| Problem statement |
Where an image appears in the data, omit it and reproduce the rest exactly.

| Data segment |
______________________________

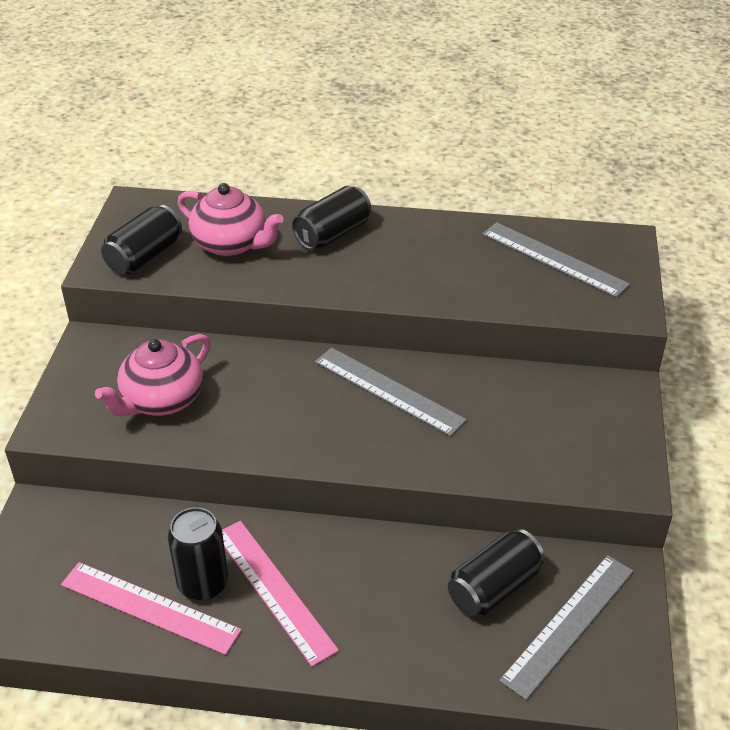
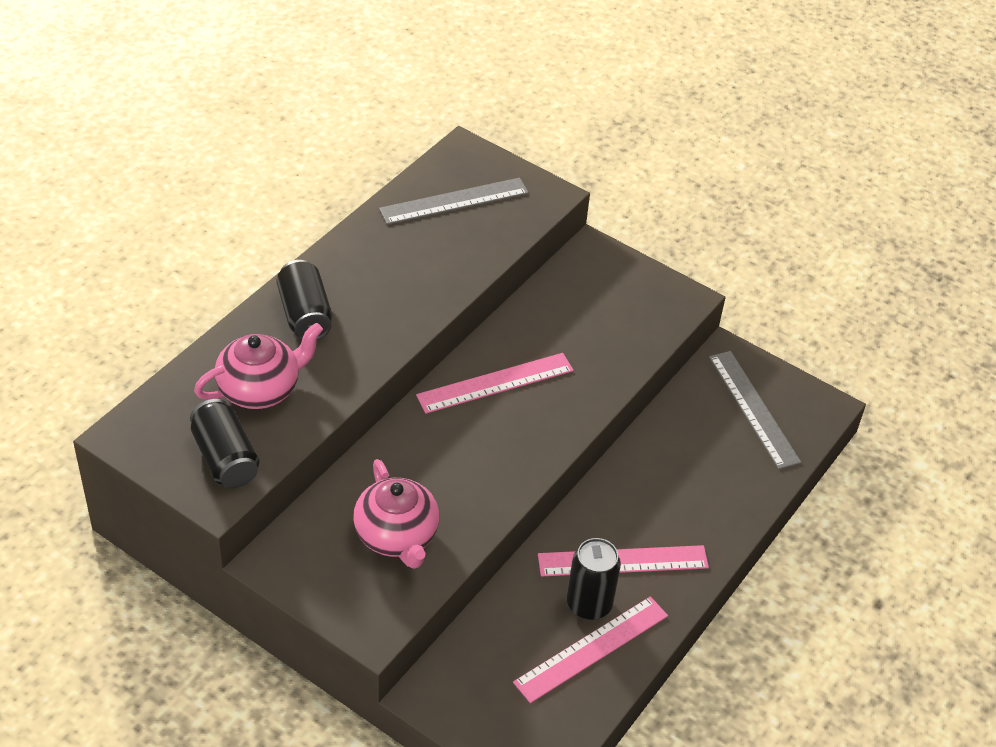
camera: 65 degrees left, 5 degrees up
(388, 390) = (495, 383): grey ruler -> pink ruler
(494, 588) = (699, 432): black can -> none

______________________________

| Answer |
camera: 65 degrees left, 5 degrees up
(388, 390) = (495, 383): grey ruler -> pink ruler
(494, 588) = (699, 432): black can -> none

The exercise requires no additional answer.